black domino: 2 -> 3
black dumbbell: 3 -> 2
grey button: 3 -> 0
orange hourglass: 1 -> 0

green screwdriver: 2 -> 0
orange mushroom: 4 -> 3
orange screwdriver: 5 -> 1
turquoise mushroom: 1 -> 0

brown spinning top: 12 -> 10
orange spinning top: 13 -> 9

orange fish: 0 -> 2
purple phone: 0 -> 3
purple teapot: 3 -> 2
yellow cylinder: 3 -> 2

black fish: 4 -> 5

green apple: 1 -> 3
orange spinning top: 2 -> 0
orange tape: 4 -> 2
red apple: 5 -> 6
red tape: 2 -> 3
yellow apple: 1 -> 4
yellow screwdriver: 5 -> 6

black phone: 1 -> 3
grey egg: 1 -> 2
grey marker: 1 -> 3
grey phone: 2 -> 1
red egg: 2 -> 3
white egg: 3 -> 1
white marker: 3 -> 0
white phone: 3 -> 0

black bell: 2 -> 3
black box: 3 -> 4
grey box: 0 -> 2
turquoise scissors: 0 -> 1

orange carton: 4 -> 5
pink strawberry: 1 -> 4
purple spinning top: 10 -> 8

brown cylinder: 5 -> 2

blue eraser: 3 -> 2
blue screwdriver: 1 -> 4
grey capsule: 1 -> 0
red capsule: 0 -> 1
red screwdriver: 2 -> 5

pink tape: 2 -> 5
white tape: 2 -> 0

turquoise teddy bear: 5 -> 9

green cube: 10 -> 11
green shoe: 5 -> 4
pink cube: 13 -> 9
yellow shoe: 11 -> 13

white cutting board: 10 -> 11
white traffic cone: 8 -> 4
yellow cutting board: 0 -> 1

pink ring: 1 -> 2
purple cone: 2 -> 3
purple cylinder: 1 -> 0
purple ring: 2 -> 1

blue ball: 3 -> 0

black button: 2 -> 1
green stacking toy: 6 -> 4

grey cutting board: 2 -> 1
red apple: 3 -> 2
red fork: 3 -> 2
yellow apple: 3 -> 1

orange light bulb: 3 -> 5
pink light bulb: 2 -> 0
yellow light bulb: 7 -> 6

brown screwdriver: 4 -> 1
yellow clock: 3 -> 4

————————

The problem:
Set down, exactly as they stand above, the lines starting with the line with "yellow cutting board: 0 -> 1" and going on through the line with "red fork: 3 -> 2", and no others.

Reply to the exercise:
yellow cutting board: 0 -> 1

pink ring: 1 -> 2
purple cone: 2 -> 3
purple cylinder: 1 -> 0
purple ring: 2 -> 1

blue ball: 3 -> 0

black button: 2 -> 1
green stacking toy: 6 -> 4

grey cutting board: 2 -> 1
red apple: 3 -> 2
red fork: 3 -> 2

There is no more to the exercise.